### DIRECTIONS
Please give back, exactly as written, only the line containing "(453, 222) = (462, 382): pink" and every line after it until the data below ends.

╭─ DATA TO PROCESS

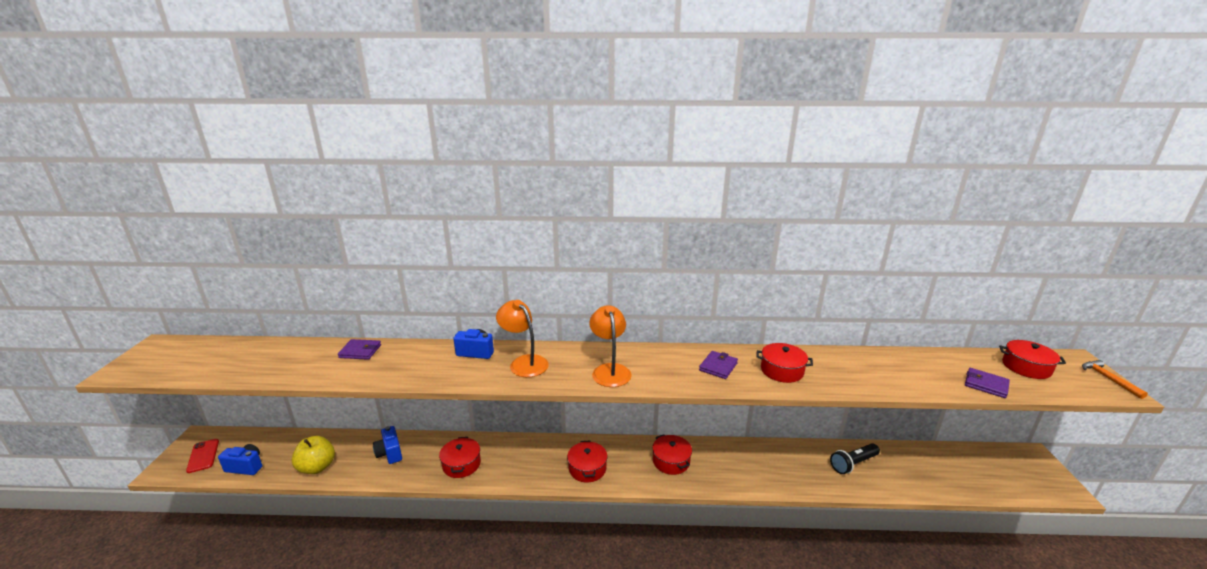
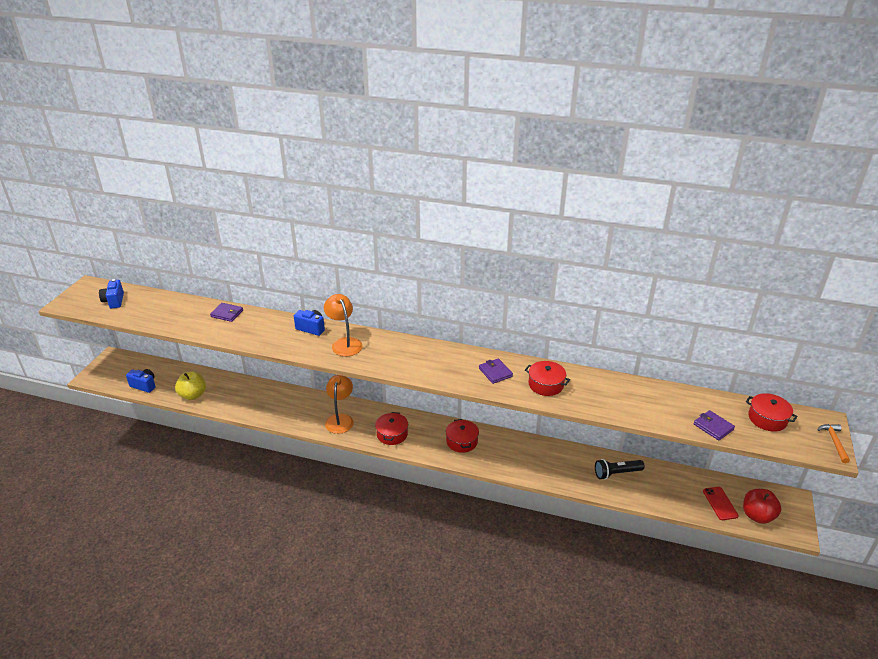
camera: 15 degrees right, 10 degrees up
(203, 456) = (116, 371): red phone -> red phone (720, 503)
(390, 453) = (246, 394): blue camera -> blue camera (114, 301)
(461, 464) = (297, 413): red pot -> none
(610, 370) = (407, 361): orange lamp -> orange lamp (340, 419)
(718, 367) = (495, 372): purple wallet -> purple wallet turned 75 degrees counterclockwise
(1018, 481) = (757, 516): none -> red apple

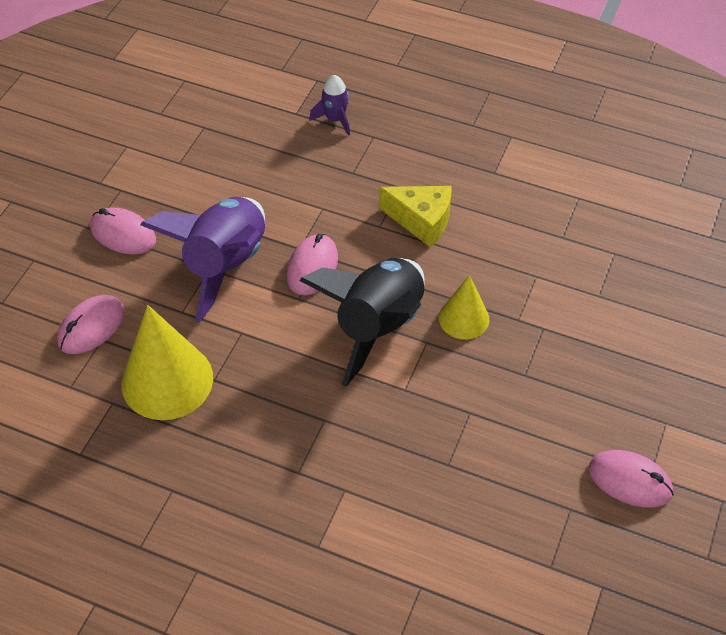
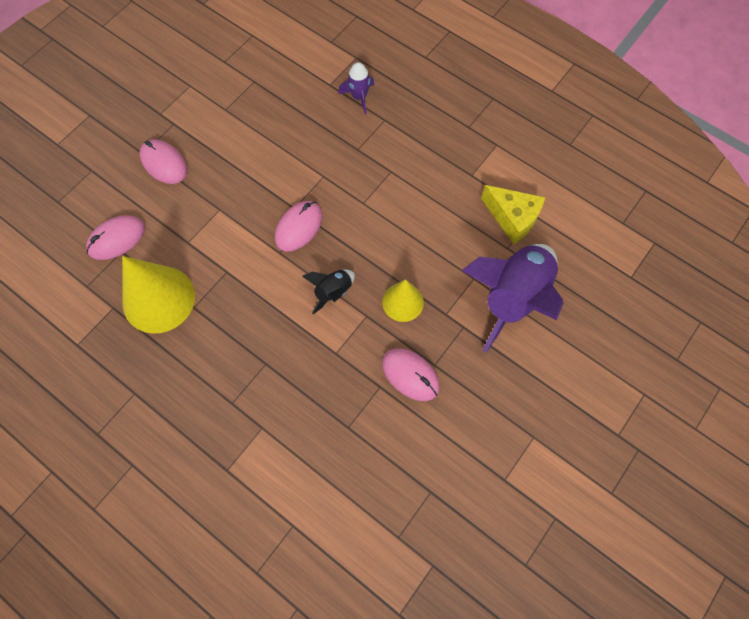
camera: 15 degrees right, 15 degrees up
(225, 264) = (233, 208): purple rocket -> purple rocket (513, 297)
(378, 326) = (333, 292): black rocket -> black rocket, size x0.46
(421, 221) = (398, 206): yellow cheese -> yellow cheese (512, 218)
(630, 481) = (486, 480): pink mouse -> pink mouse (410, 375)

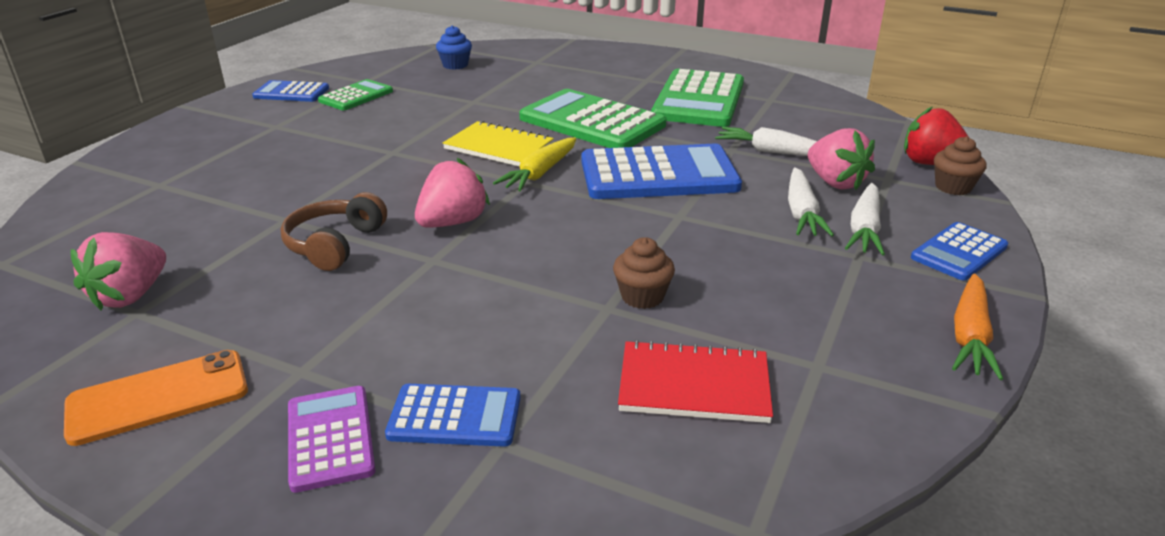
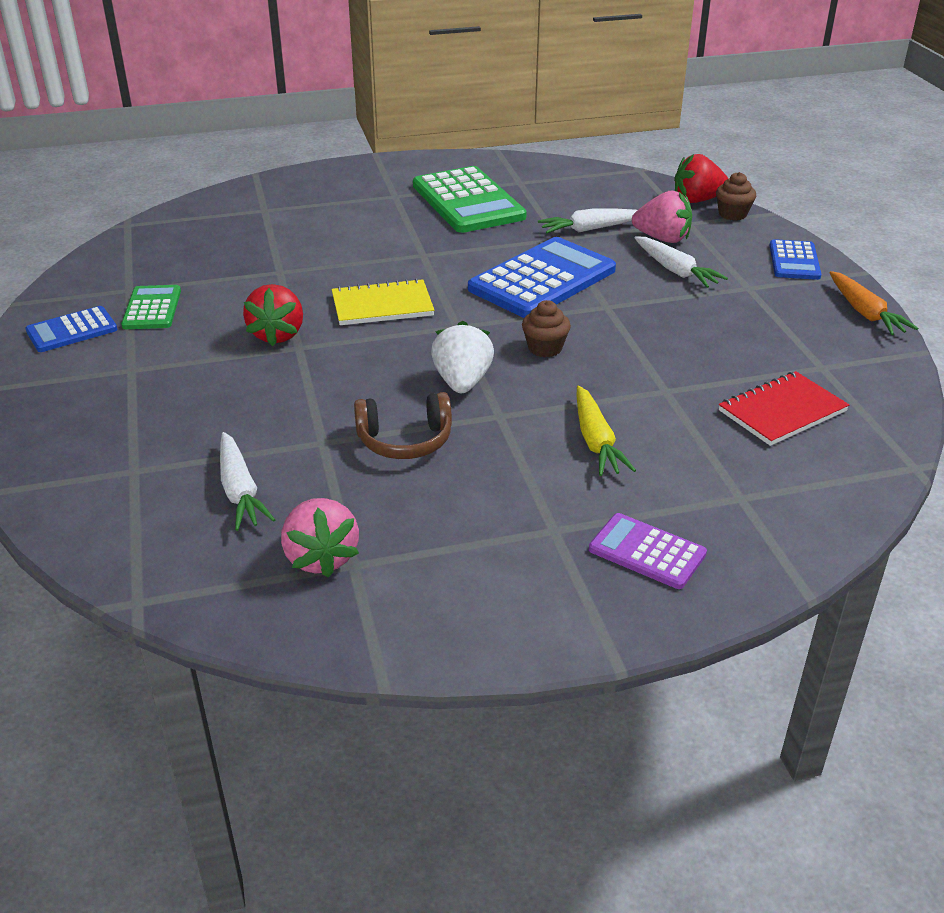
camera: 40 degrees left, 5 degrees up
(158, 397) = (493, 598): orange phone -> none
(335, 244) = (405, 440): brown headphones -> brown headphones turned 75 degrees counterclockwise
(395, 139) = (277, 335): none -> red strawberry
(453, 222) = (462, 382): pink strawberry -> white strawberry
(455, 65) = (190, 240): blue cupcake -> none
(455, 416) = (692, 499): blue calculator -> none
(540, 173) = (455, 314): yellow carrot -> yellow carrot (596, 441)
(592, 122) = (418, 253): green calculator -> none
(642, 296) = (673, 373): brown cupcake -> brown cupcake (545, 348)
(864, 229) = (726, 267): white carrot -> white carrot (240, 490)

╰─

### REPLY
(453, 222) = (462, 382): pink strawberry -> white strawberry
(455, 65) = (190, 240): blue cupcake -> none
(455, 416) = (692, 499): blue calculator -> none
(540, 173) = (455, 314): yellow carrot -> yellow carrot (596, 441)
(592, 122) = (418, 253): green calculator -> none
(642, 296) = (673, 373): brown cupcake -> brown cupcake (545, 348)
(864, 229) = (726, 267): white carrot -> white carrot (240, 490)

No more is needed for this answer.